DATA TO EXAMINE:
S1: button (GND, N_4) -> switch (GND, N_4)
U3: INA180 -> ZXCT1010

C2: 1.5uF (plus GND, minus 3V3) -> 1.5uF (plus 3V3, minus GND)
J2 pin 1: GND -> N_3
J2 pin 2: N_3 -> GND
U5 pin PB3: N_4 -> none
...
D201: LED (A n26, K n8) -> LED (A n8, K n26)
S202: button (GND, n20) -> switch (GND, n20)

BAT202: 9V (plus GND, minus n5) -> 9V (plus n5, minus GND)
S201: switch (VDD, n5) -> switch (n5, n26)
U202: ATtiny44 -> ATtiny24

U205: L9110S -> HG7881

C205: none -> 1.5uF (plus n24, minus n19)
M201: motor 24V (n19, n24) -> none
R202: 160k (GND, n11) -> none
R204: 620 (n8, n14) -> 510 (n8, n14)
--
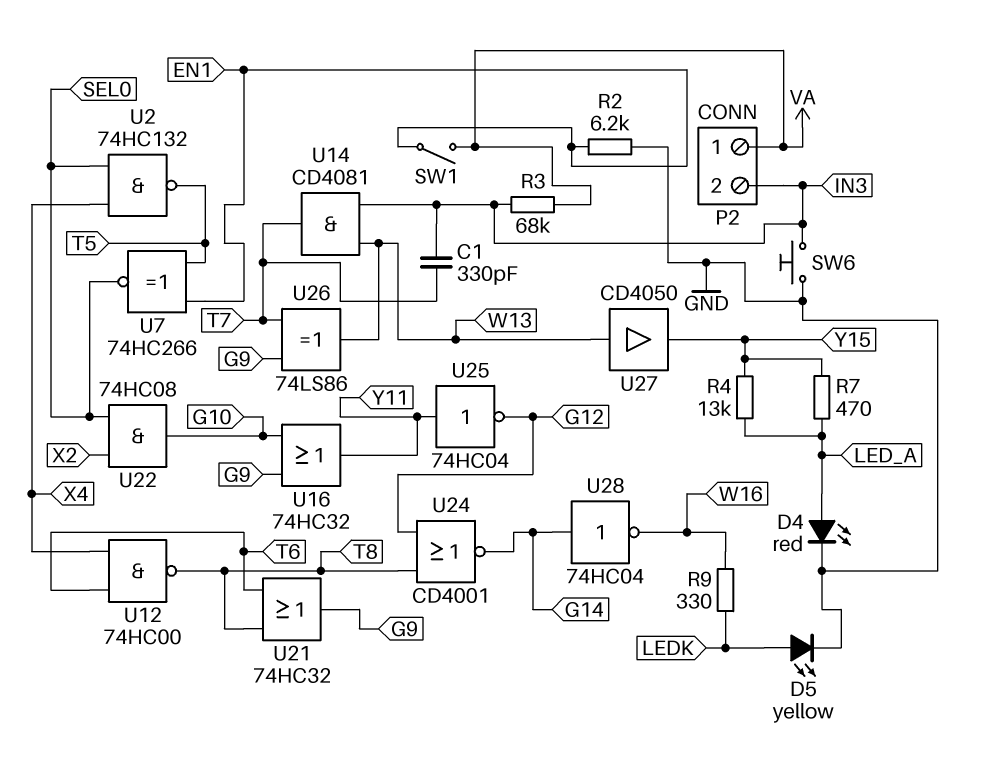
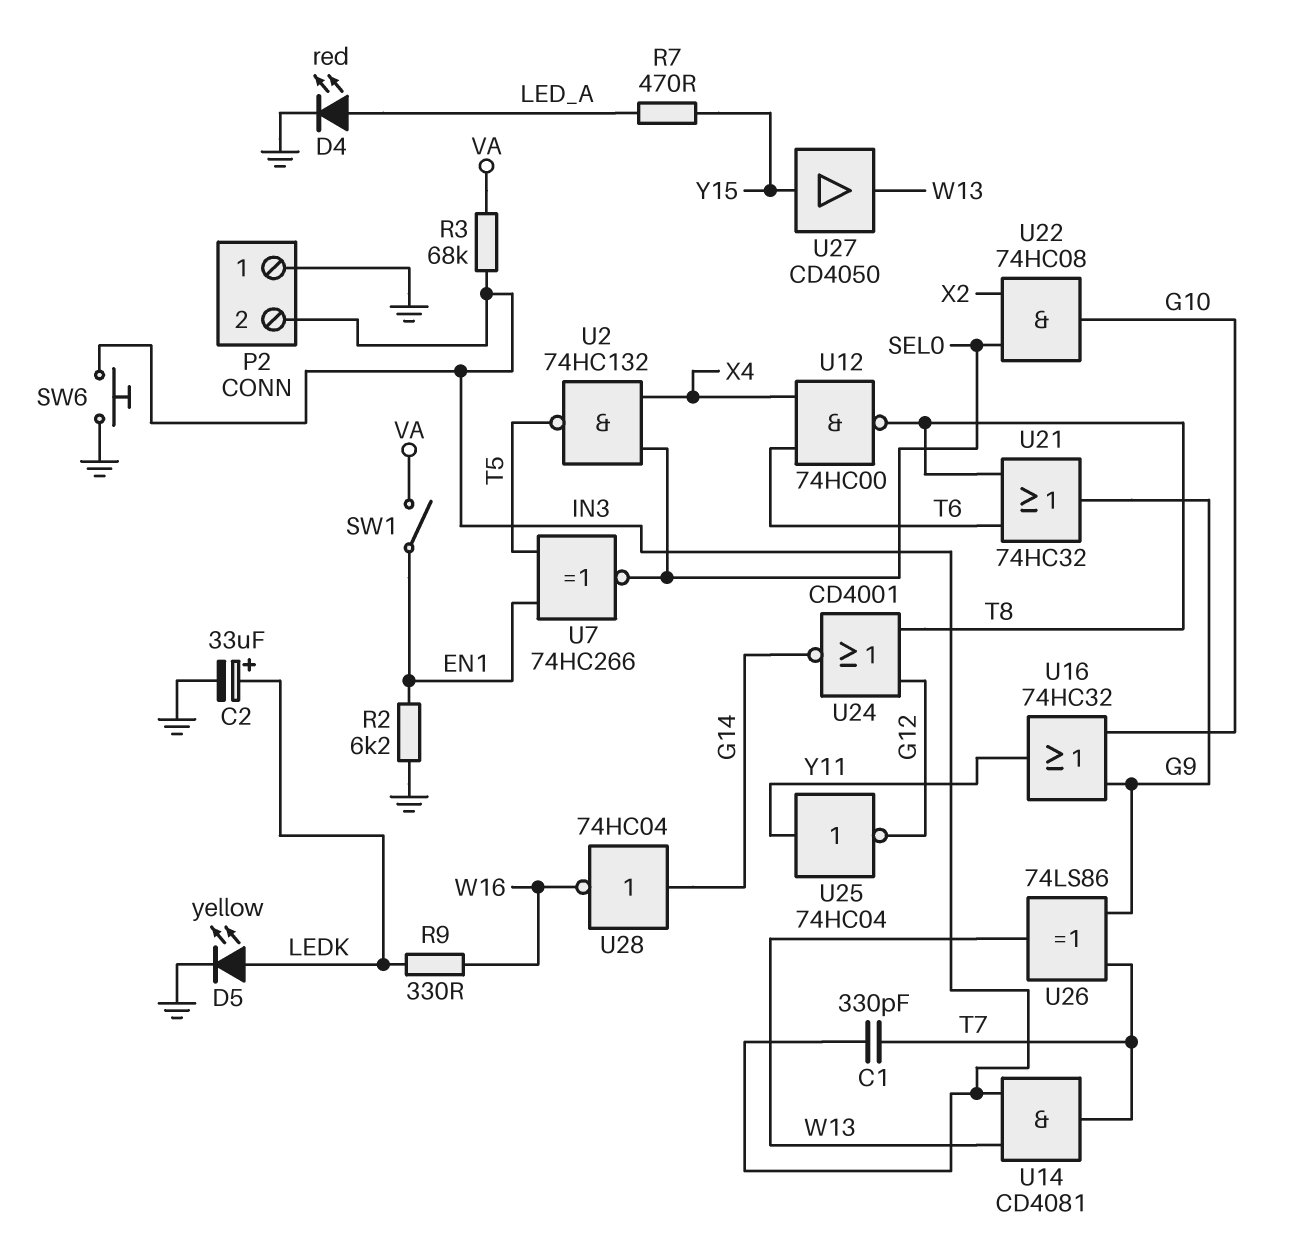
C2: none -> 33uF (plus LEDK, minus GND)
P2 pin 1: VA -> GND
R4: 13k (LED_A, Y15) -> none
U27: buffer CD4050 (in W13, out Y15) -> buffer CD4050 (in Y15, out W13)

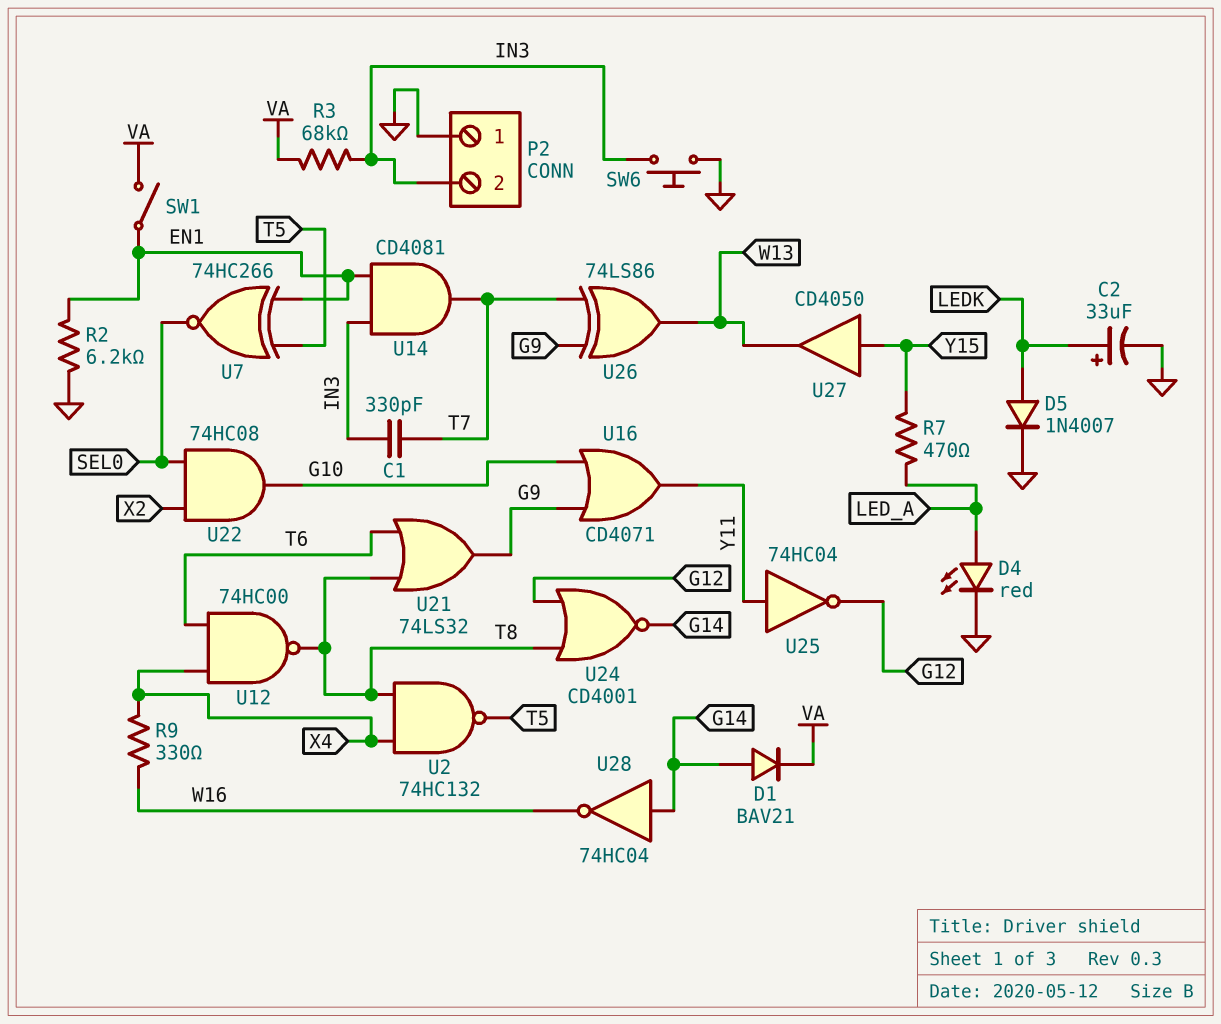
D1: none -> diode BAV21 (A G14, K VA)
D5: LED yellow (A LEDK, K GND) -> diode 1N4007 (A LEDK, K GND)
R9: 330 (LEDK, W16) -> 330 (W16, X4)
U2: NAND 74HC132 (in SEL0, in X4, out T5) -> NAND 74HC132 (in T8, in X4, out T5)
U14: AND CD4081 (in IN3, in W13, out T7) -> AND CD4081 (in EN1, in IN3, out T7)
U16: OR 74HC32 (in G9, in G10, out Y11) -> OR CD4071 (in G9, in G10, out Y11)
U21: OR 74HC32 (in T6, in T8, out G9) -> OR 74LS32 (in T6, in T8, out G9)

TASK GOAL: Retype exactly the lines of the data above that fall between the line with "S1: button (GND, N_4) -> switch (GND, N_4)" and the line with "U5 pin PB3: N_4 -> none", inclusive, and add nothing.

EXERCISE RESULT:
S1: button (GND, N_4) -> switch (GND, N_4)
U3: INA180 -> ZXCT1010

C2: 1.5uF (plus GND, minus 3V3) -> 1.5uF (plus 3V3, minus GND)
J2 pin 1: GND -> N_3
J2 pin 2: N_3 -> GND
U5 pin PB3: N_4 -> none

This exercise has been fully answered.